>>>>

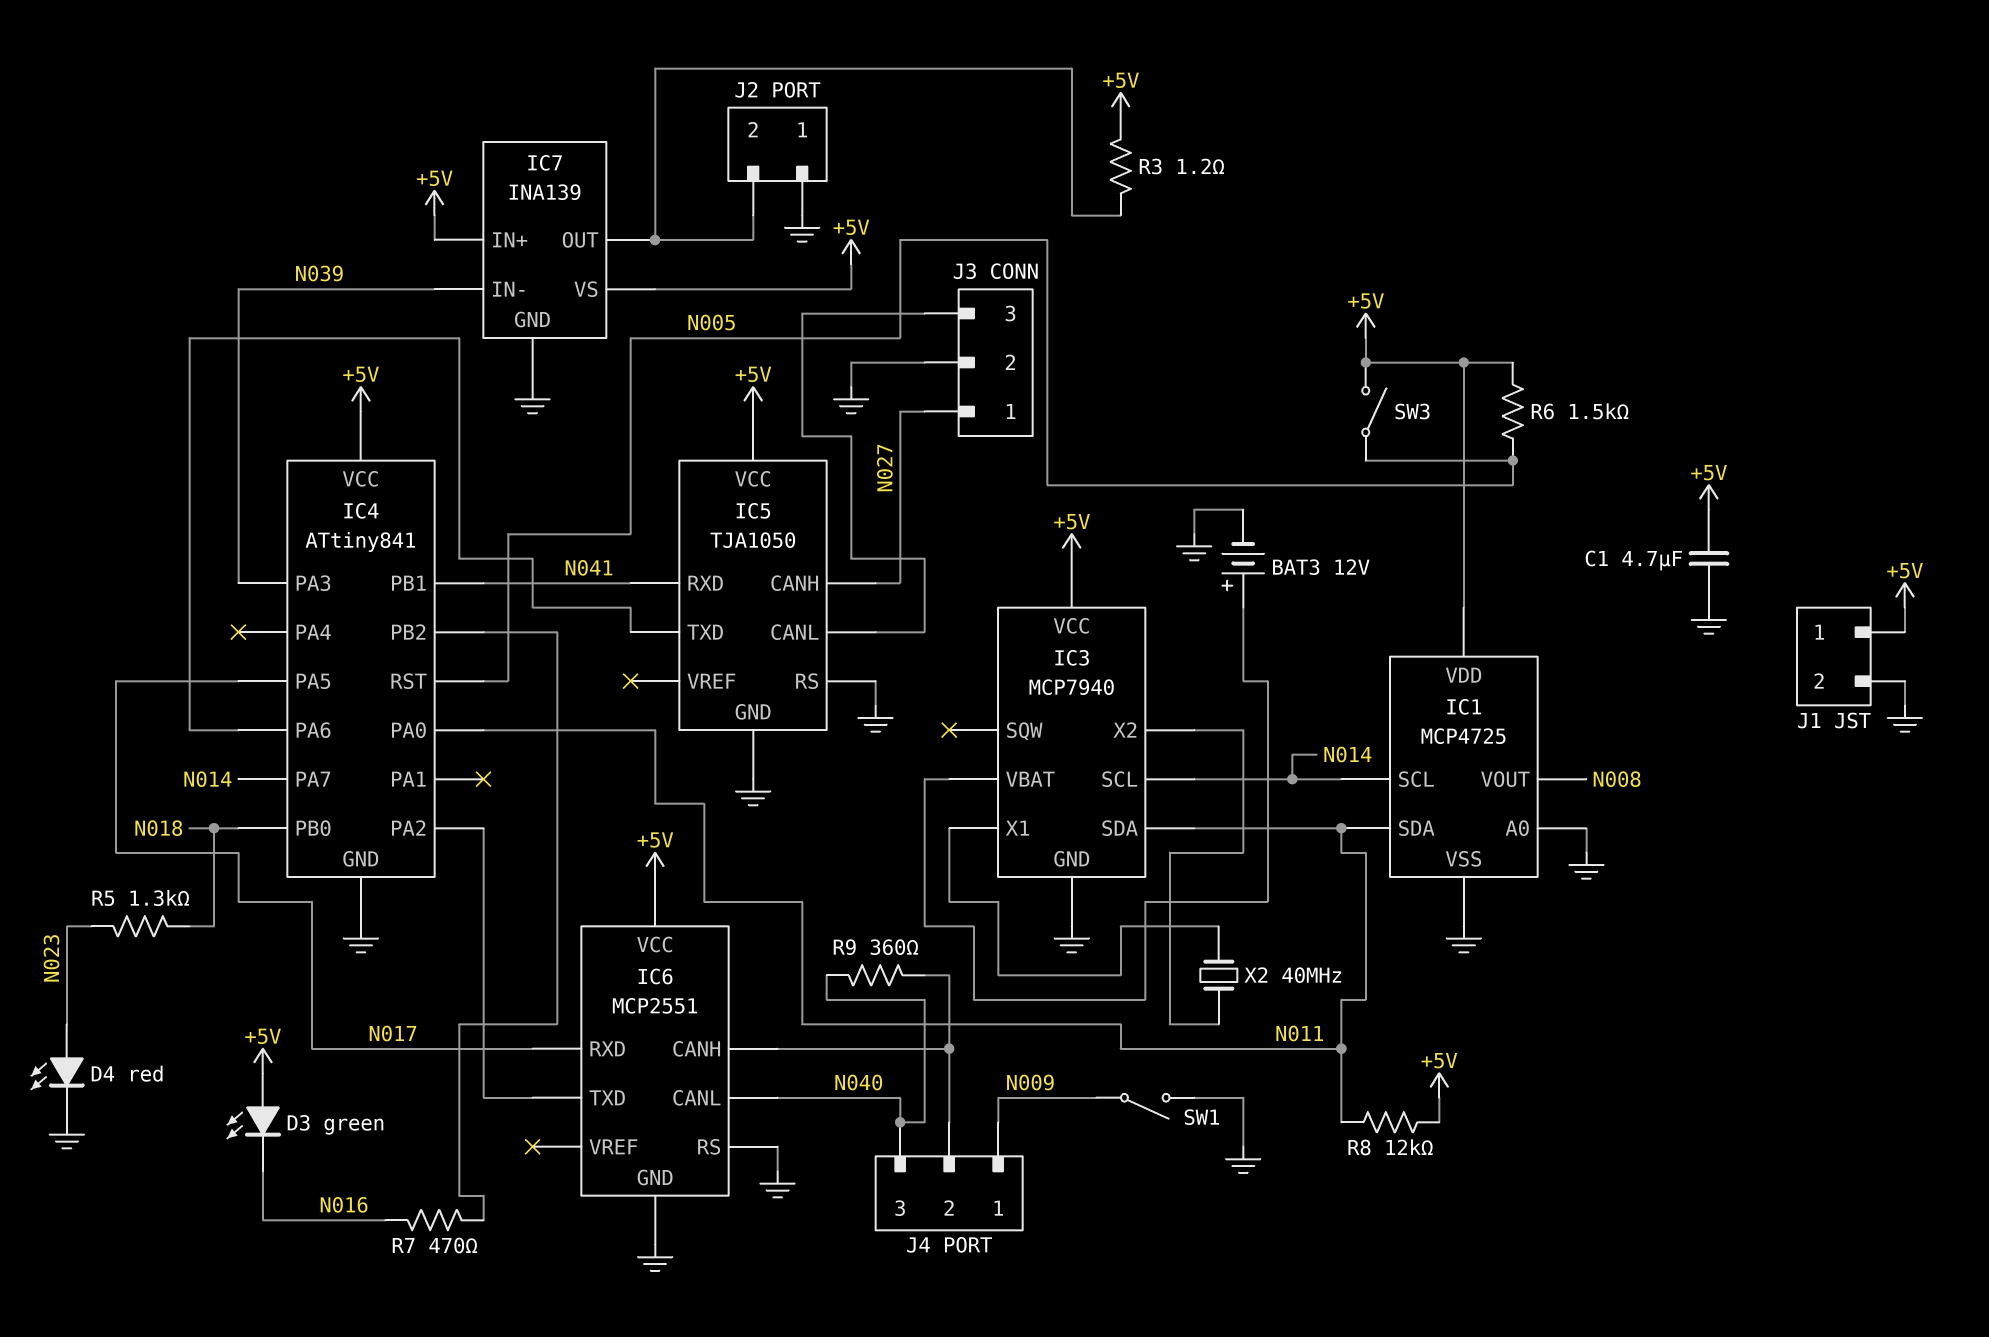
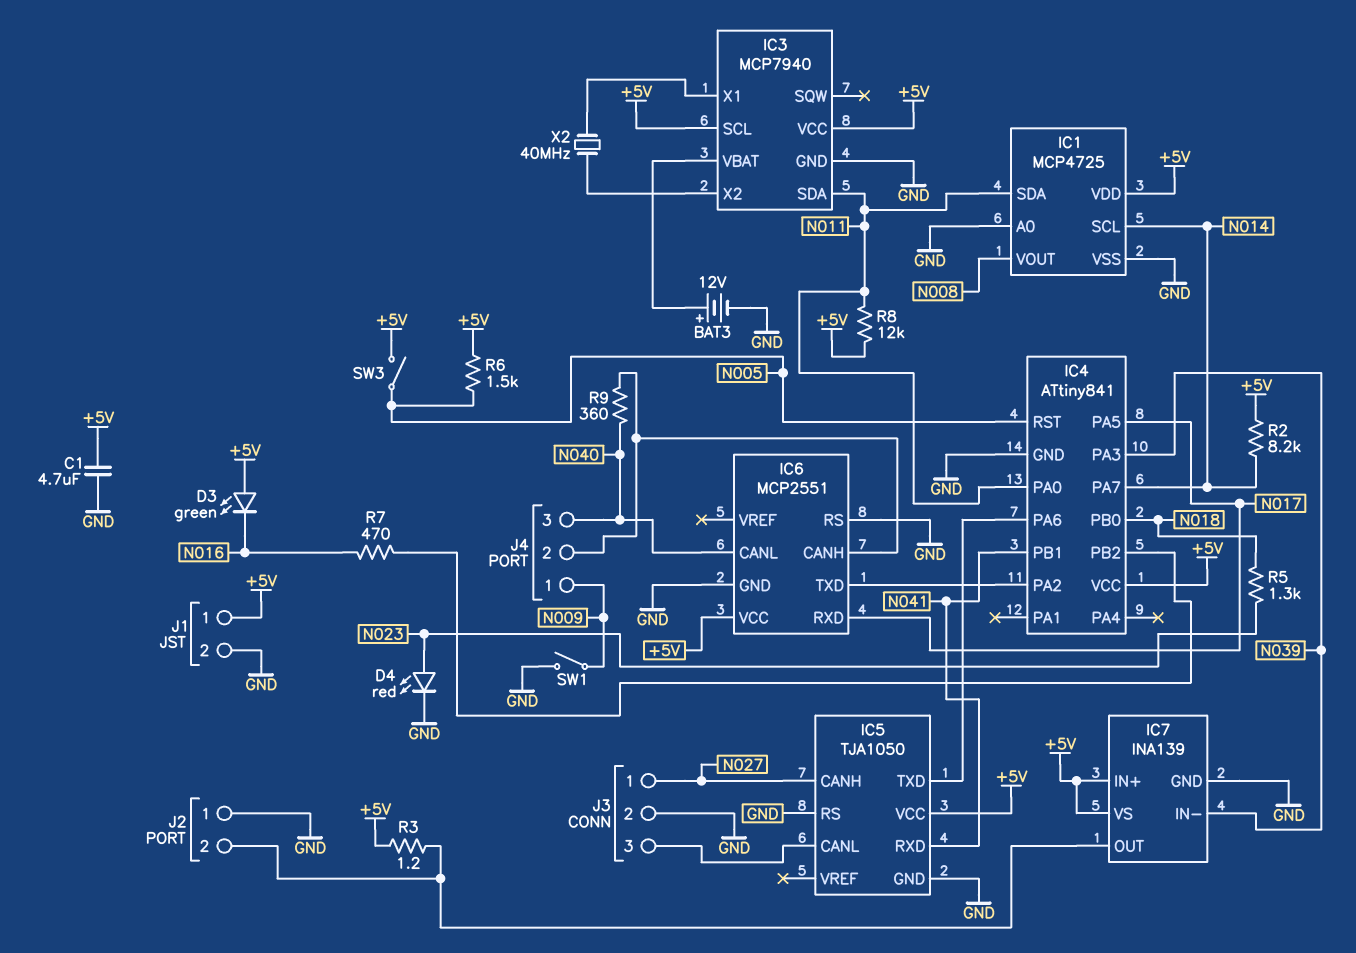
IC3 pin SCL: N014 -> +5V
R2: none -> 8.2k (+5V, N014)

<<<<
>>>>

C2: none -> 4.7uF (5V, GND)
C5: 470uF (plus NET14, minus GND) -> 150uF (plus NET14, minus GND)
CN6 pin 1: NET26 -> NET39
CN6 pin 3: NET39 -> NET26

<<<<

### [Activity]
Where a line of the data above includes the string "none", pull it out.

### [Output of the task]
R2: none -> 8.2k (+5V, N014)
C2: none -> 4.7uF (5V, GND)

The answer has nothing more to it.